__Problem to work on__: When copying the records below, keep every word as it is and drop the images.

__Dataset extract__:
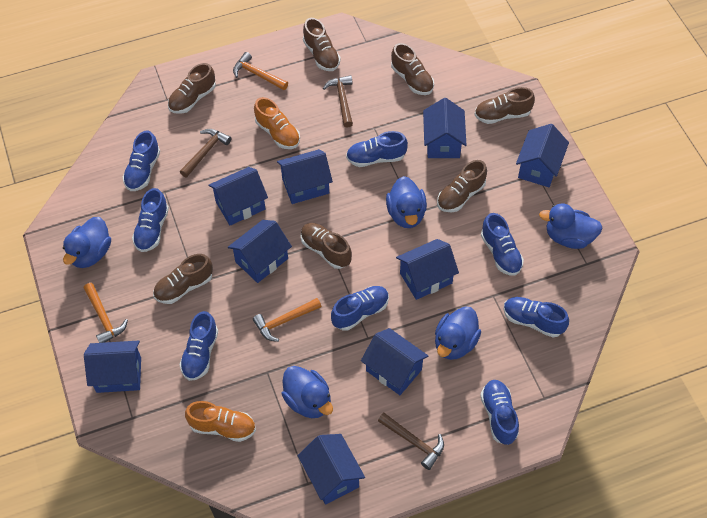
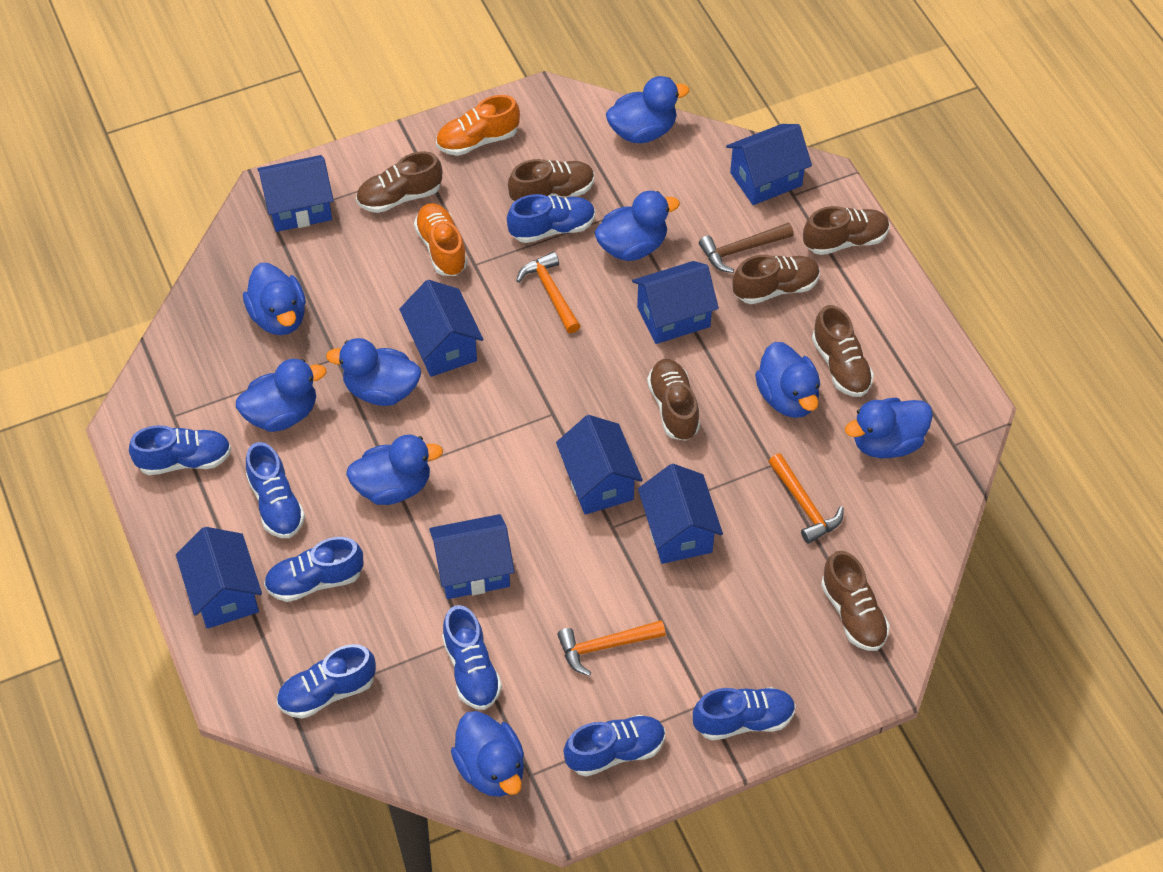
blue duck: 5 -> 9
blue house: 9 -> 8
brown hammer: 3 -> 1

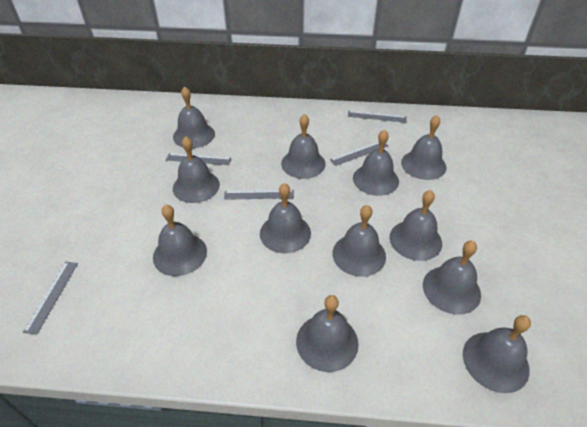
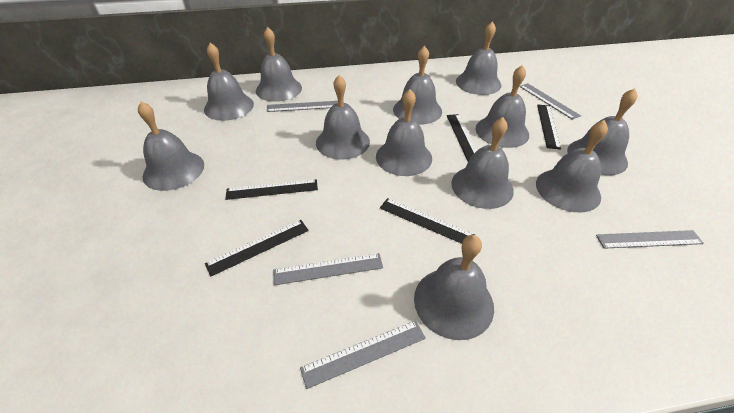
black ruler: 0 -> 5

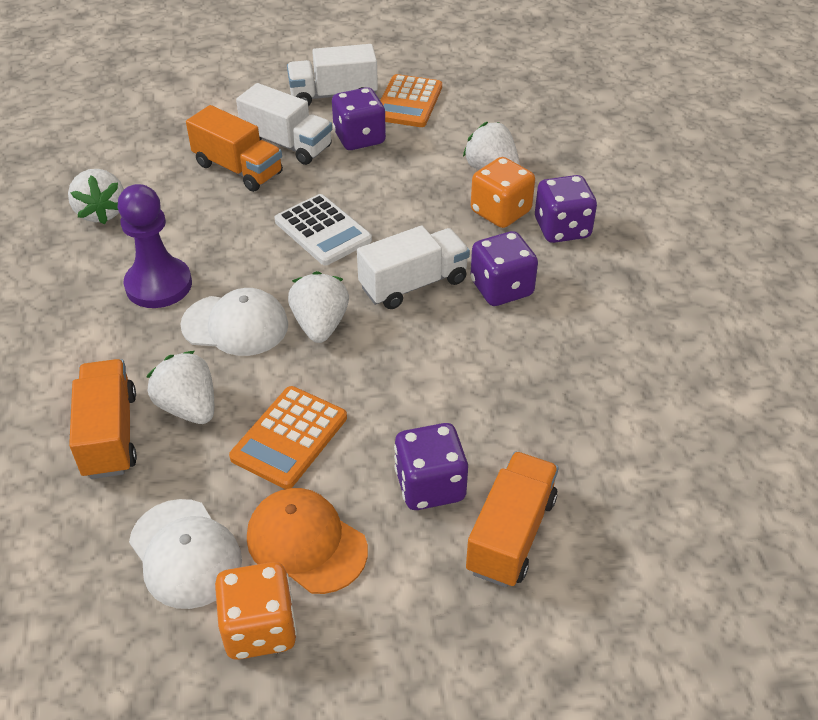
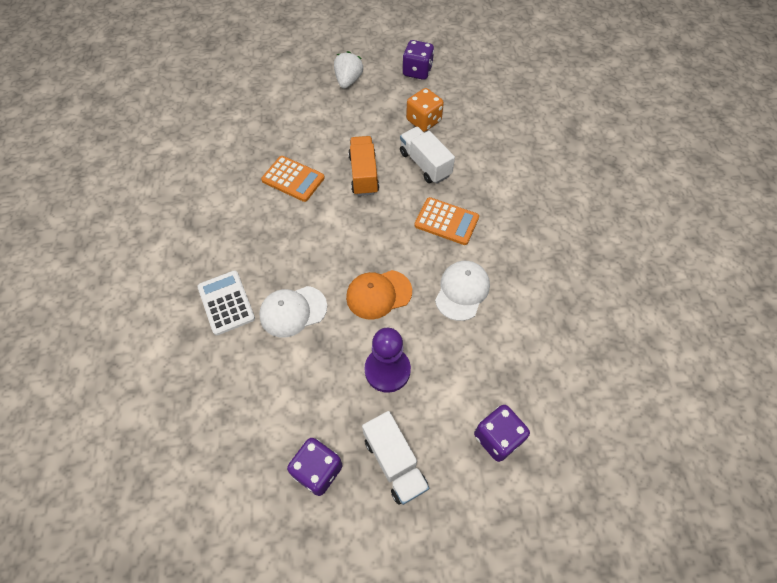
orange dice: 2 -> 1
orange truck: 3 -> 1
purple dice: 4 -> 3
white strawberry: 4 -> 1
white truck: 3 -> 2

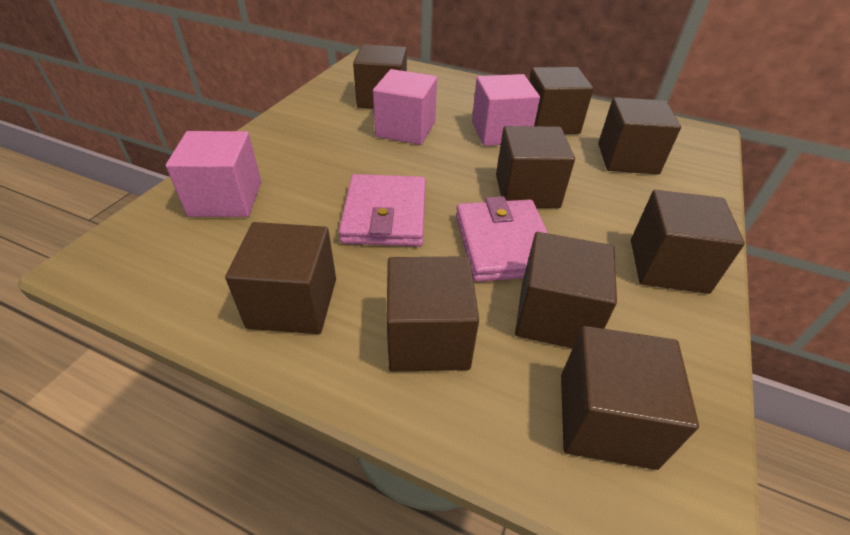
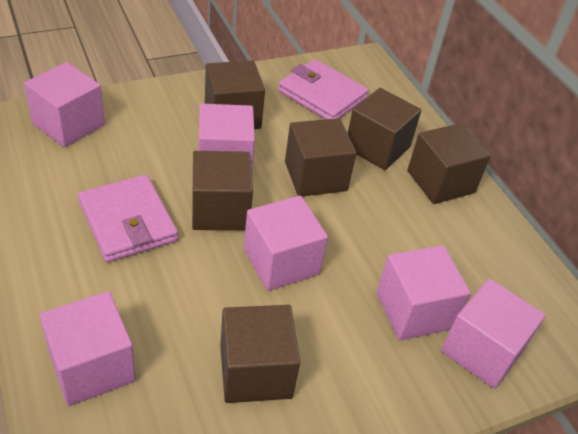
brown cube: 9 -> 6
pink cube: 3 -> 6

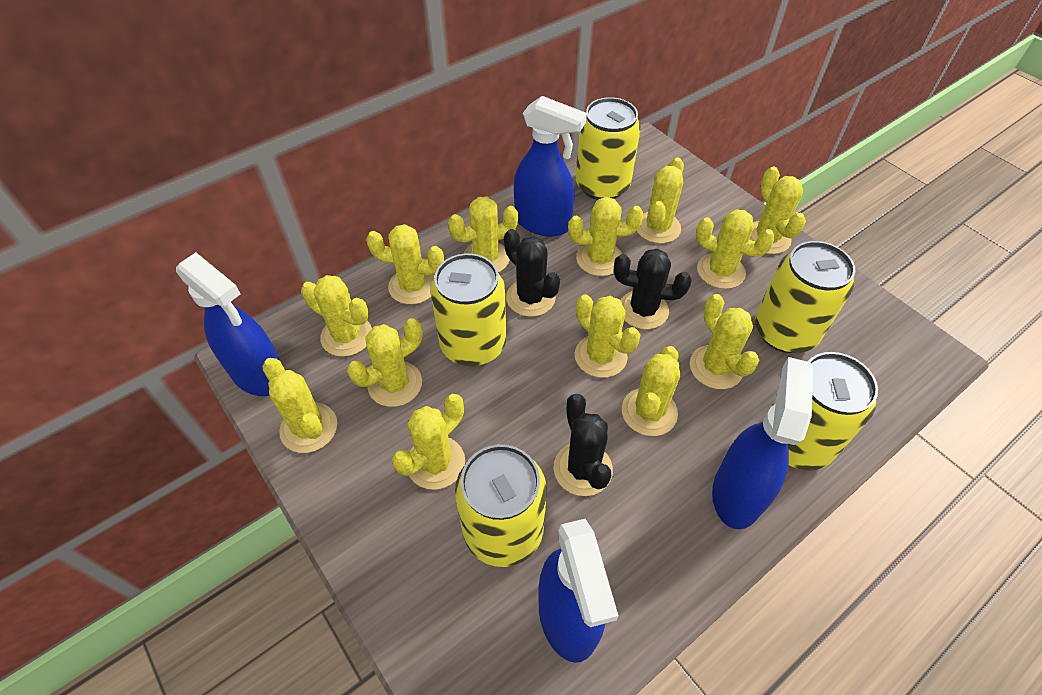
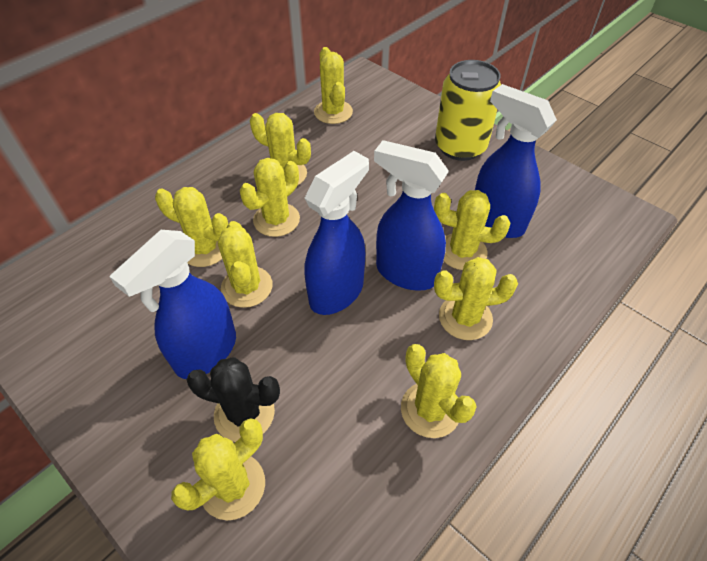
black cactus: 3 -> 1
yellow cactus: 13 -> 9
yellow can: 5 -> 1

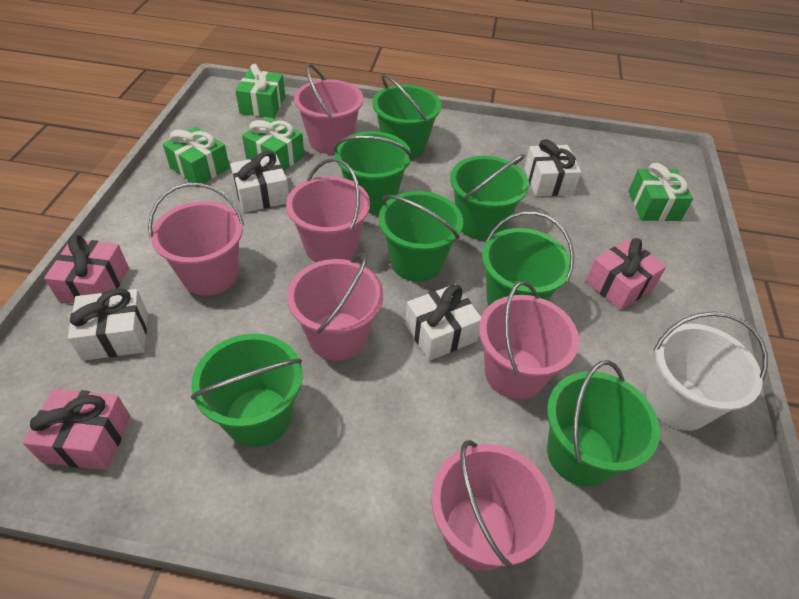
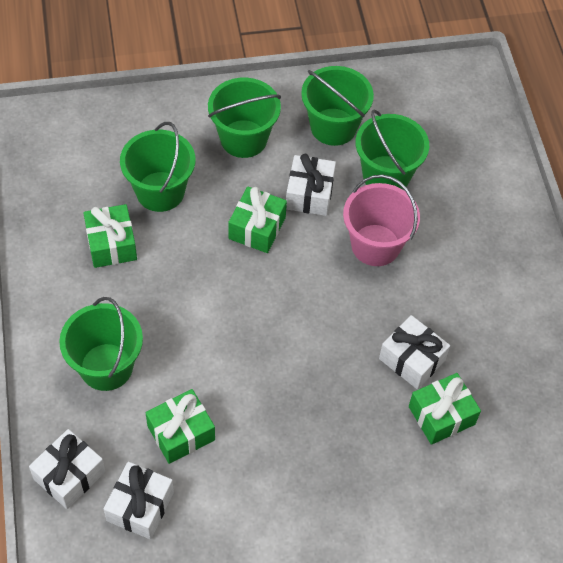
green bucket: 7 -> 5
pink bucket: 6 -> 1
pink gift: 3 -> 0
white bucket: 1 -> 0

__Task solution__:
blue duck: 5 -> 9
blue house: 9 -> 8
brown hammer: 3 -> 1

black ruler: 0 -> 5

orange dice: 2 -> 1
orange truck: 3 -> 1
purple dice: 4 -> 3
white strawberry: 4 -> 1
white truck: 3 -> 2

brown cube: 9 -> 6
pink cube: 3 -> 6

black cactus: 3 -> 1
yellow cactus: 13 -> 9
yellow can: 5 -> 1

green bucket: 7 -> 5
pink bucket: 6 -> 1
pink gift: 3 -> 0
white bucket: 1 -> 0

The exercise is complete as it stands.